_What to do_: Nothing but the text of the listing, repeated exactly, belongs in the answer; leave the images out.

_Data section_:
+++++

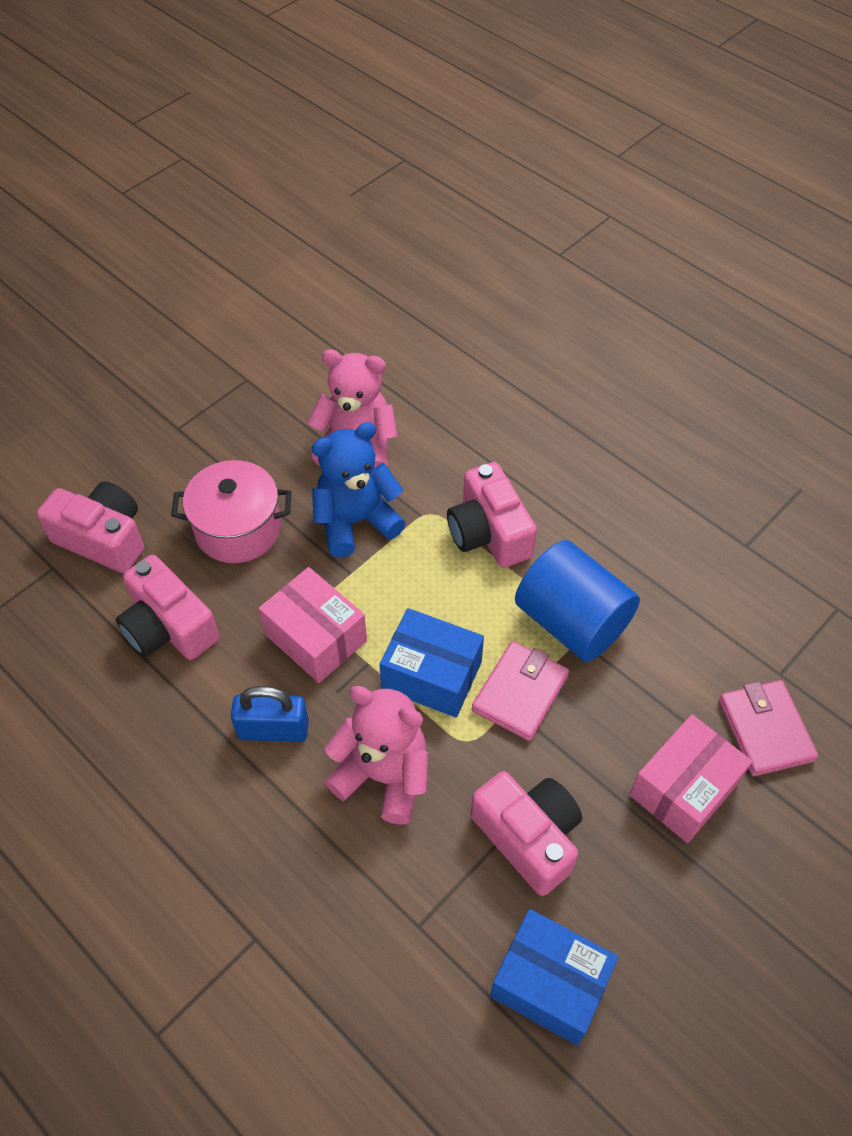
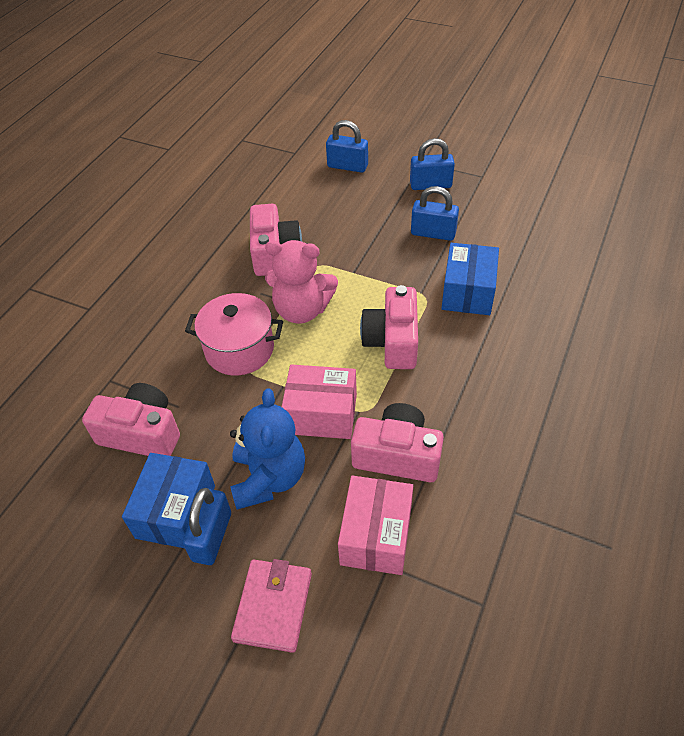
blue cylinder: 1 -> 0
blue padlock: 1 -> 4
pink teddy bear: 2 -> 1
pink wallet: 2 -> 1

+++++

_Exercise solution_:
blue cylinder: 1 -> 0
blue padlock: 1 -> 4
pink teddy bear: 2 -> 1
pink wallet: 2 -> 1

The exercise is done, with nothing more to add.